* [Problem description] For this exercise, reproduce each entry below exactly, excluding pictures.

Segment Open

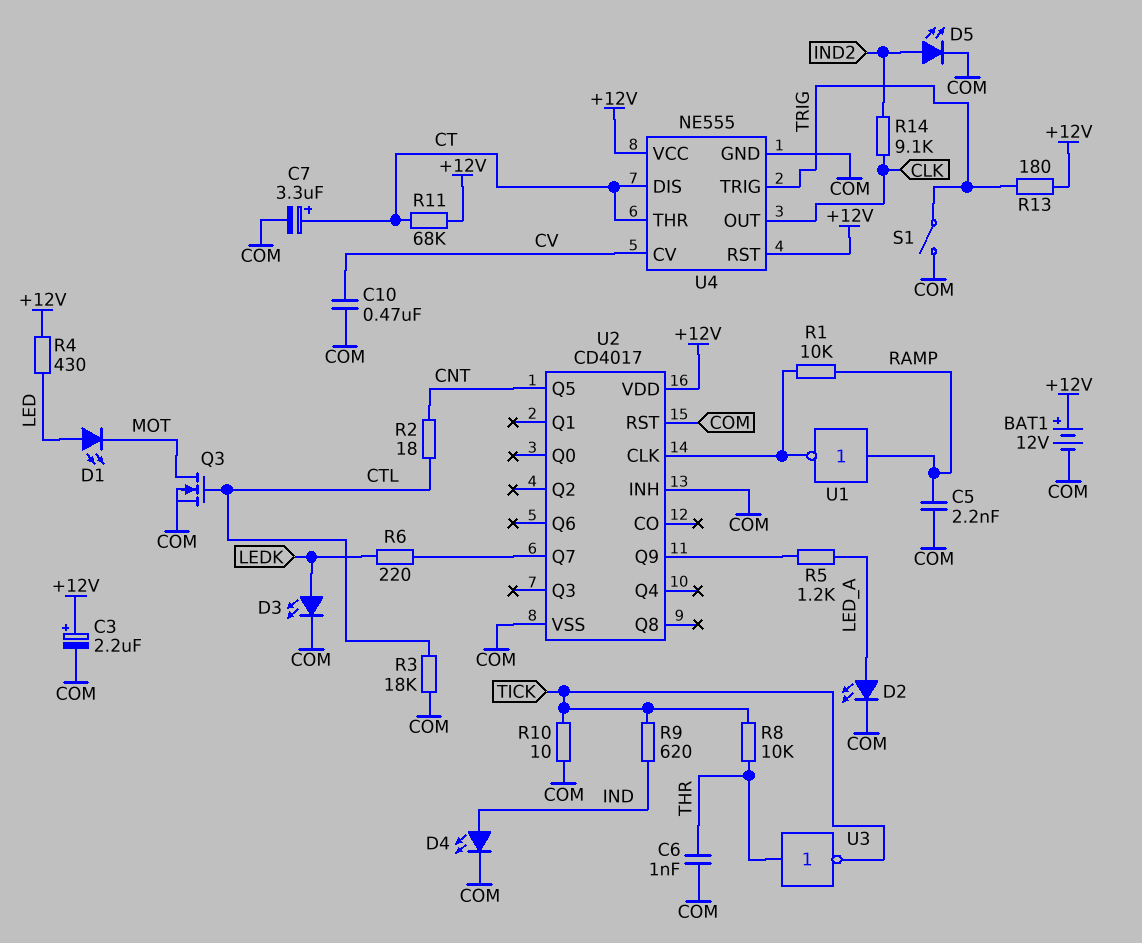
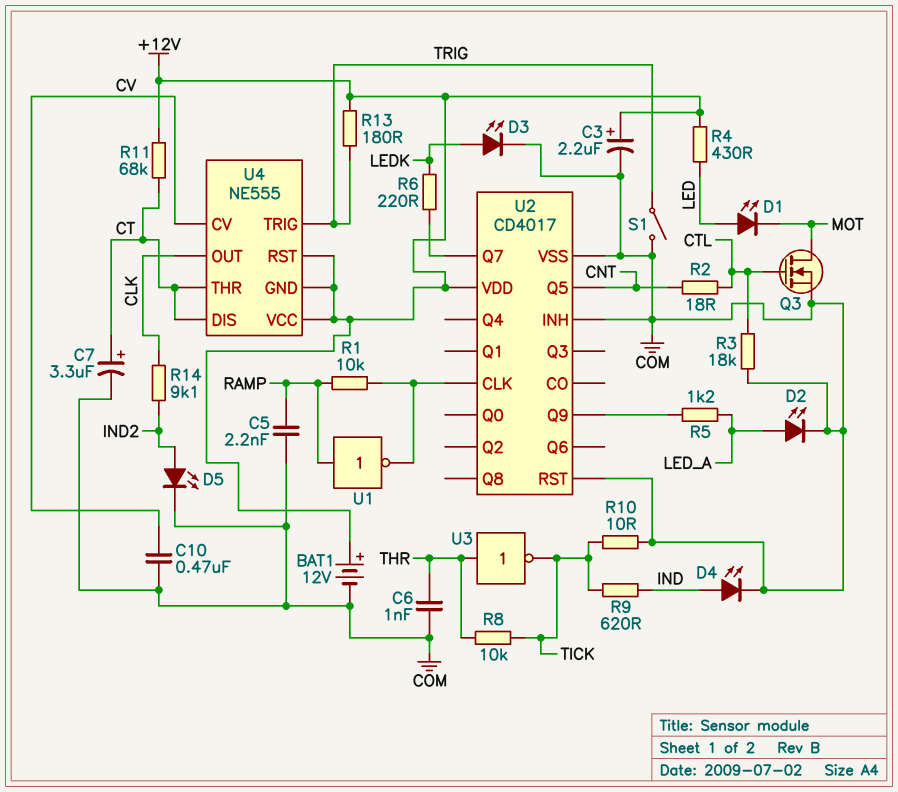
U4 pin GND: COM -> +12V

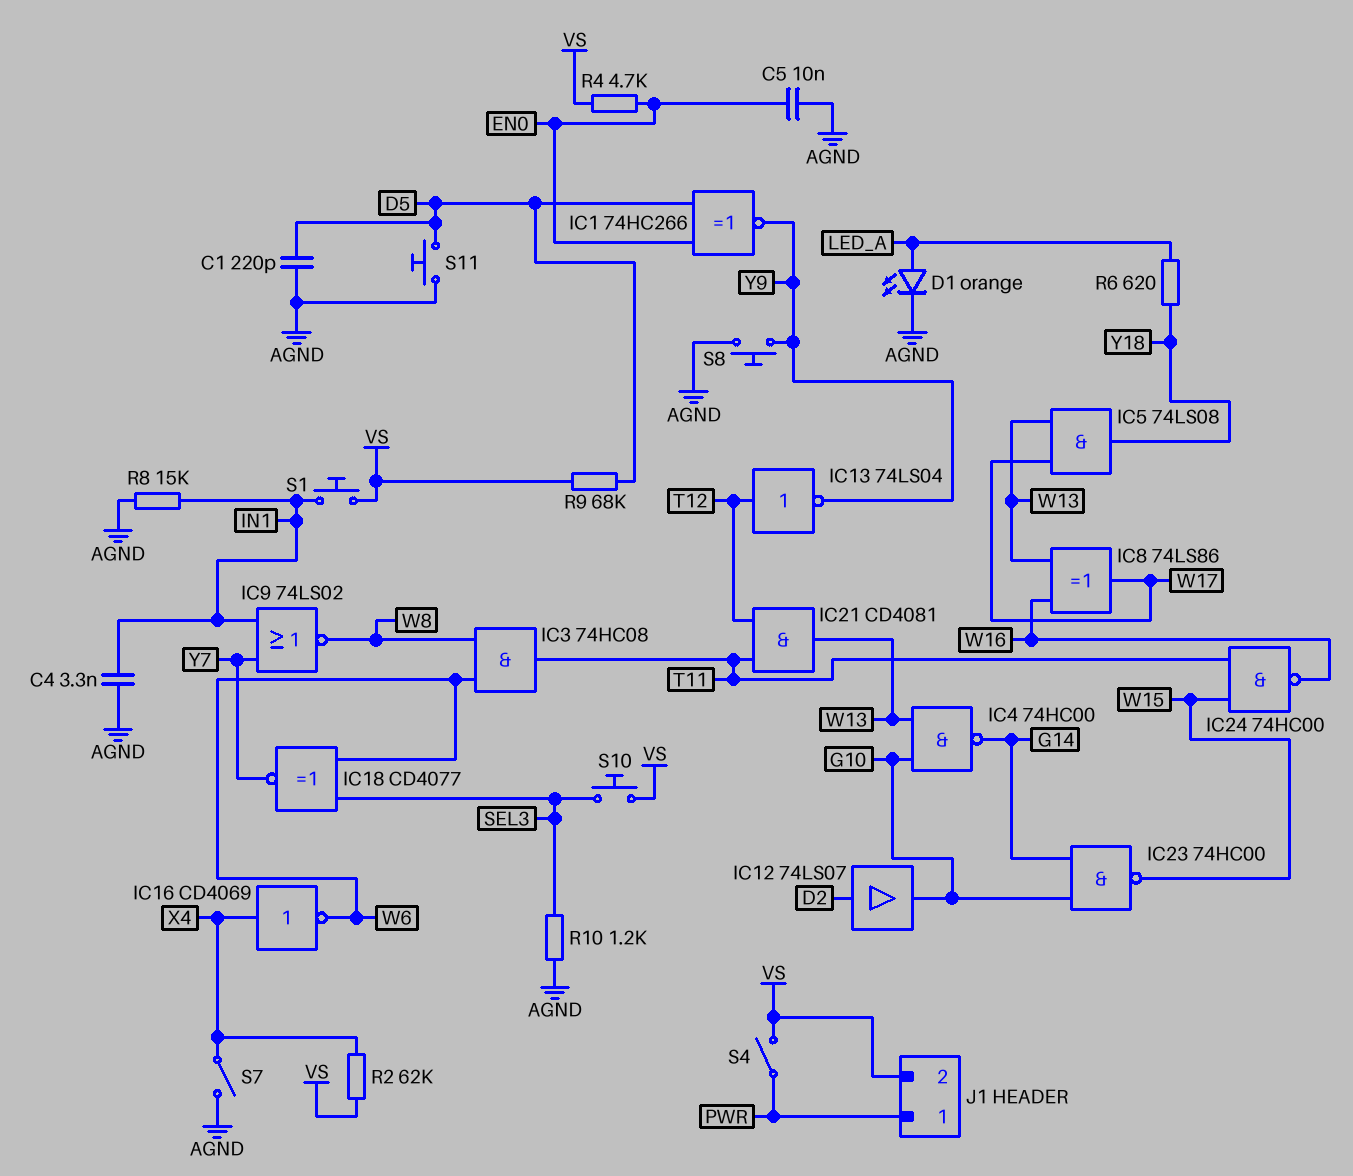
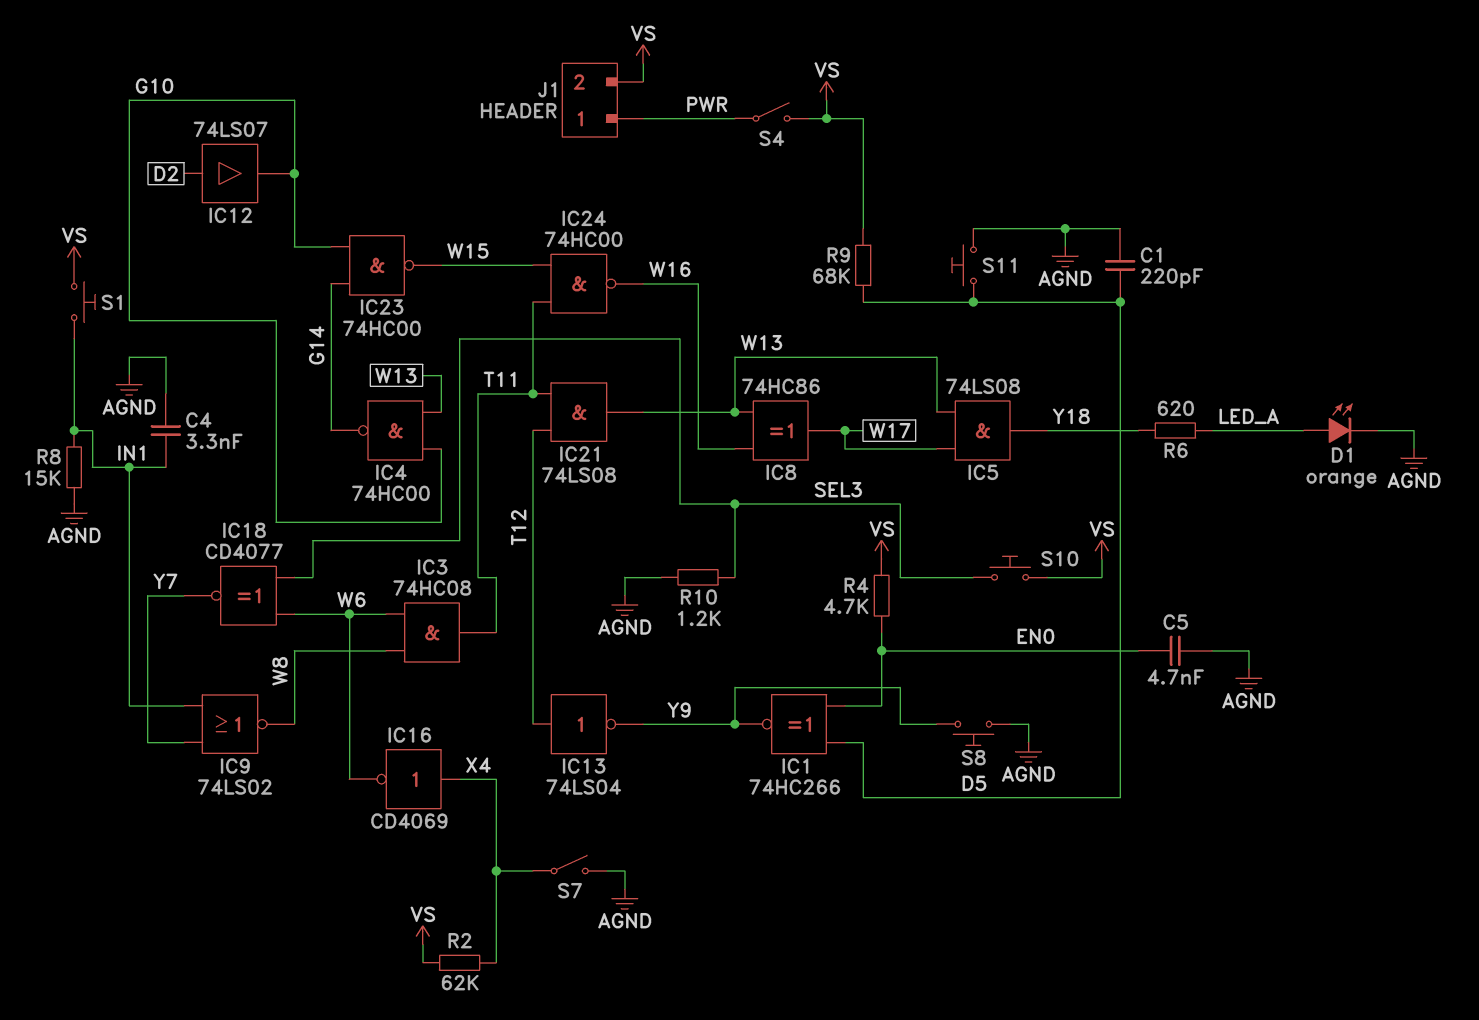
C5: 10nF (AGND, EN0) -> 4.7nF (AGND, EN0)
IC8: XOR 74LS86 (in W13, in W16, out W17) -> XOR 74HC86 (in W13, in W16, out W17)
IC21: AND CD4081 (in T11, in T12, out W13) -> AND 74LS08 (in T11, in T12, out W13)

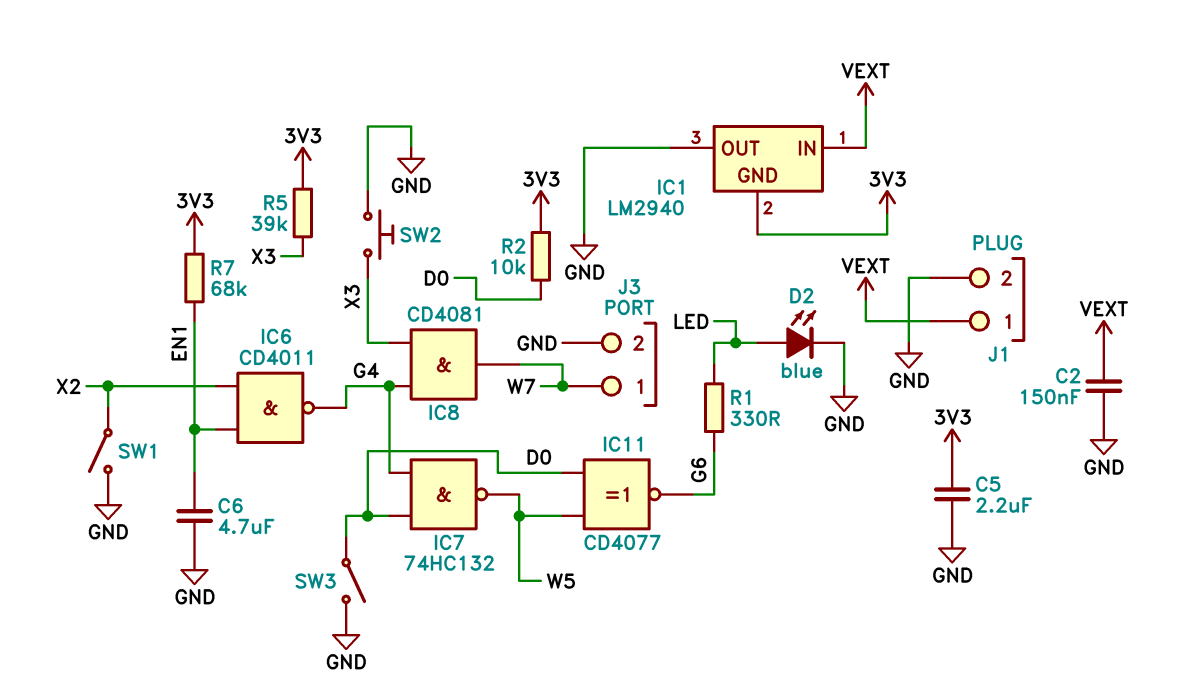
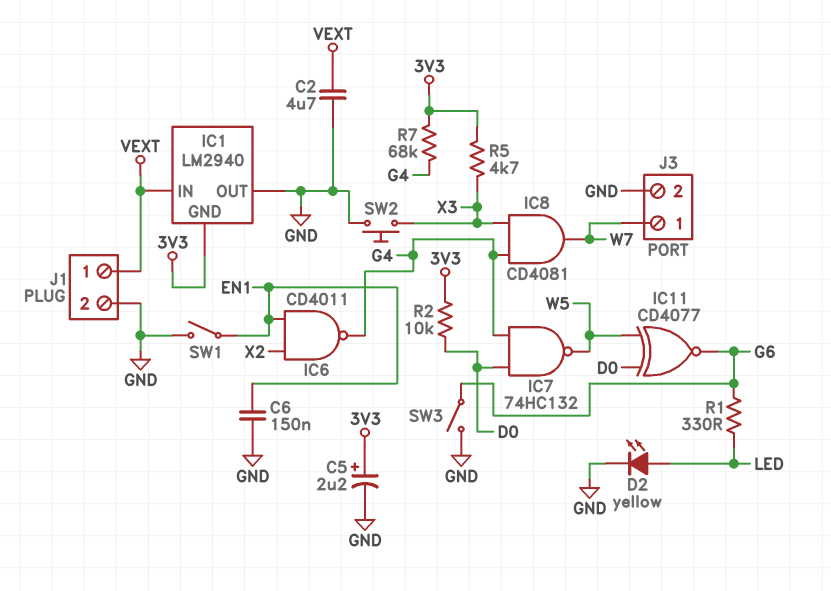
C2: 150nF (GND, VEXT) -> 4.7uF (GND, VEXT)
C5: 2.2uF (3V3, GND) -> 2.2uF (plus 3V3, minus GND)
C6: 4.7uF (EN1, GND) -> 150nF (EN1, GND)
D2: LED blue (A LED, K GND) -> LED yellow (A LED, K GND)
R5: 39k (3V3, X3) -> 4.7k (3V3, X3)
R7: 68k (3V3, EN1) -> 68k (3V3, G4)
SW1: switch (GND, X2) -> switch (EN1, GND)
SW3: switch (D0, GND) -> switch (G6, GND)

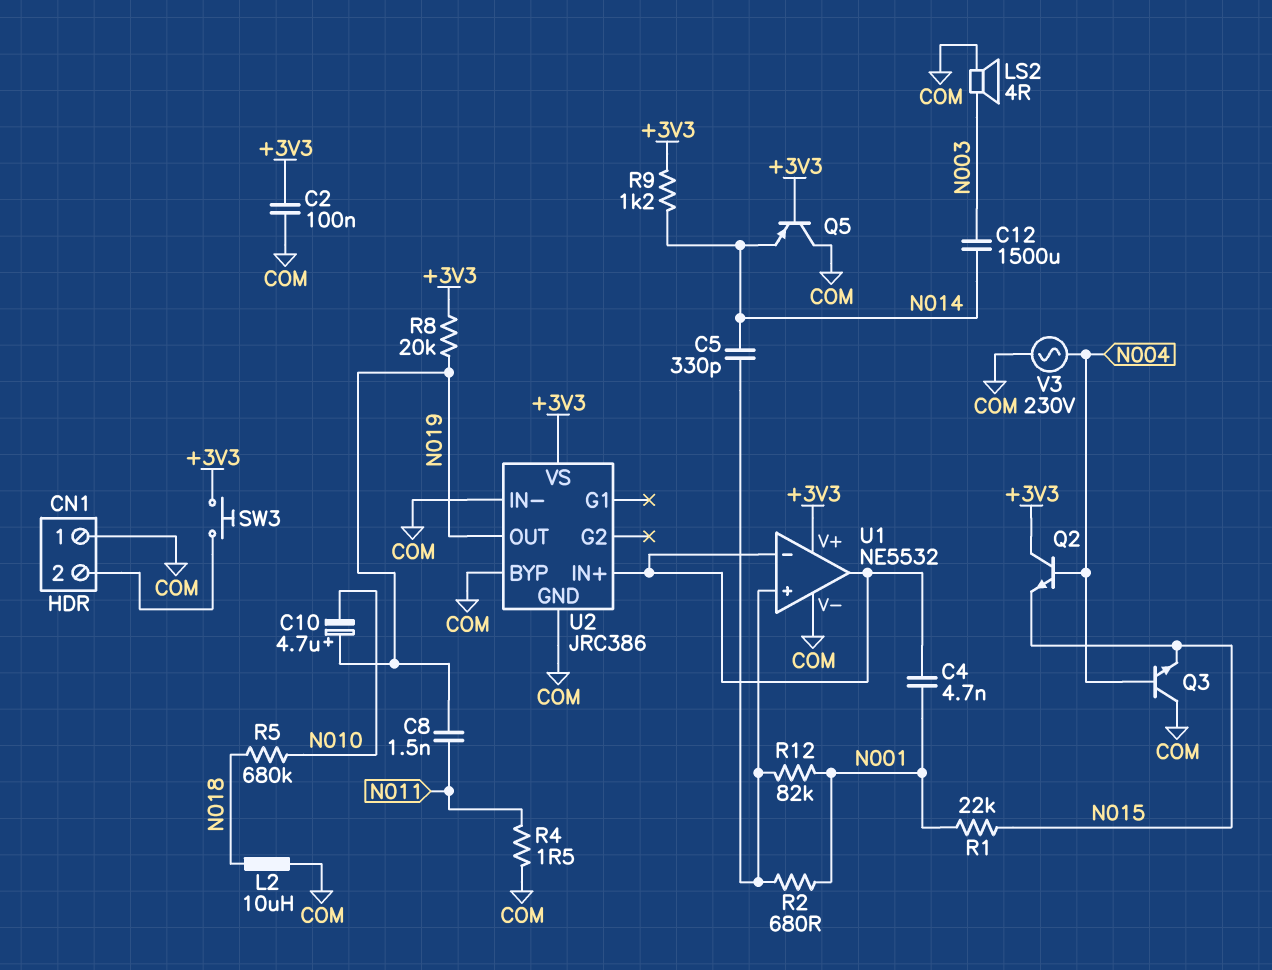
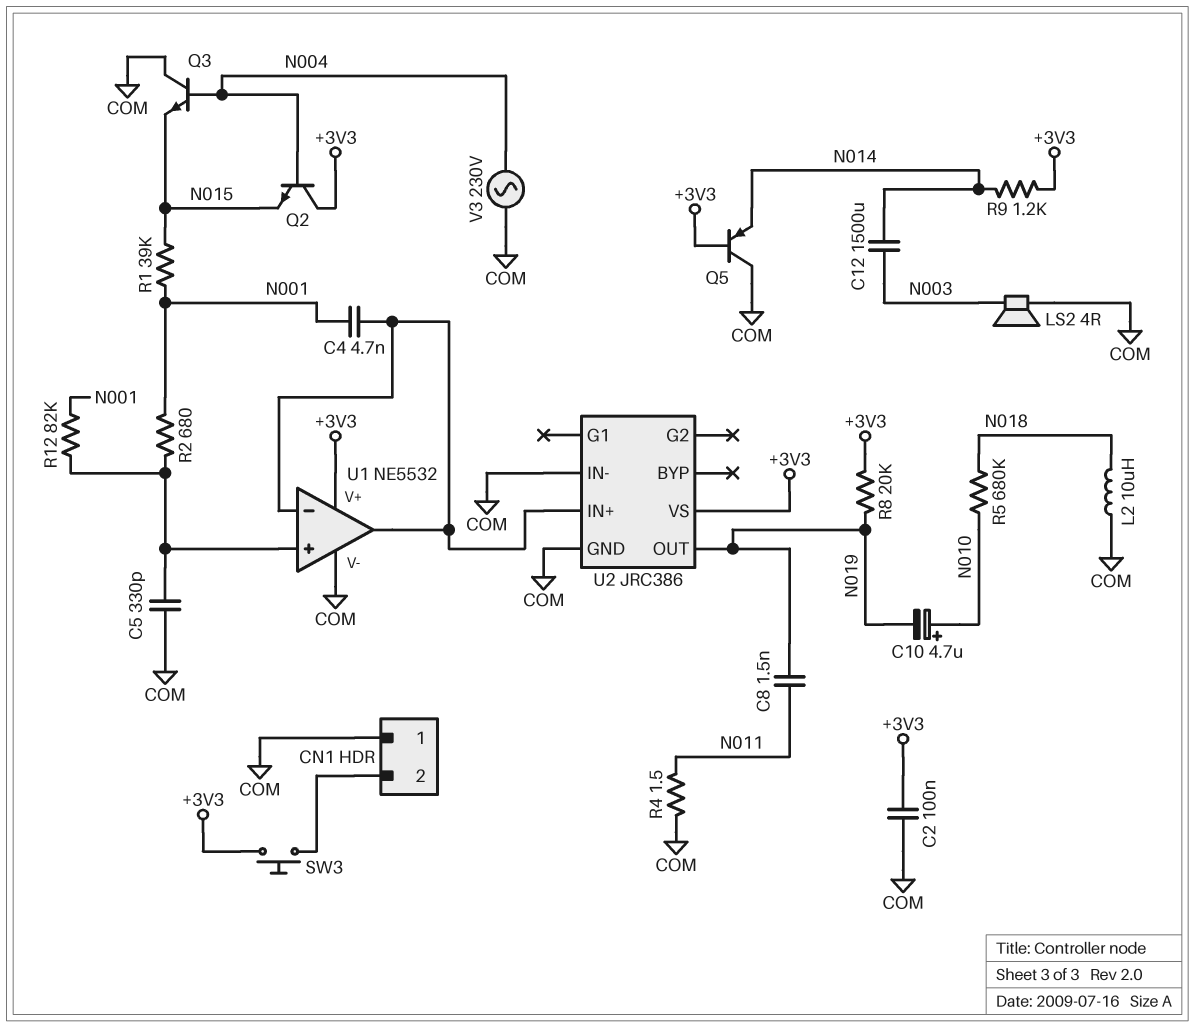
C5: 330pF (N014, U1/in+) -> 330pF (COM, U1/in+)
C10: 4.7uF (plus N019, minus N010) -> 4.7uF (plus N010, minus N019)
R1: 22k (N001, N015) -> 39k (N001, N015)
U2 pin BYP: COM -> none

Segment Closed

* [Expected answer]
U4 pin GND: COM -> +12V

C5: 10nF (AGND, EN0) -> 4.7nF (AGND, EN0)
IC8: XOR 74LS86 (in W13, in W16, out W17) -> XOR 74HC86 (in W13, in W16, out W17)
IC21: AND CD4081 (in T11, in T12, out W13) -> AND 74LS08 (in T11, in T12, out W13)

C2: 150nF (GND, VEXT) -> 4.7uF (GND, VEXT)
C5: 2.2uF (3V3, GND) -> 2.2uF (plus 3V3, minus GND)
C6: 4.7uF (EN1, GND) -> 150nF (EN1, GND)
D2: LED blue (A LED, K GND) -> LED yellow (A LED, K GND)
R5: 39k (3V3, X3) -> 4.7k (3V3, X3)
R7: 68k (3V3, EN1) -> 68k (3V3, G4)
SW1: switch (GND, X2) -> switch (EN1, GND)
SW3: switch (D0, GND) -> switch (G6, GND)

C5: 330pF (N014, U1/in+) -> 330pF (COM, U1/in+)
C10: 4.7uF (plus N019, minus N010) -> 4.7uF (plus N010, minus N019)
R1: 22k (N001, N015) -> 39k (N001, N015)
U2 pin BYP: COM -> none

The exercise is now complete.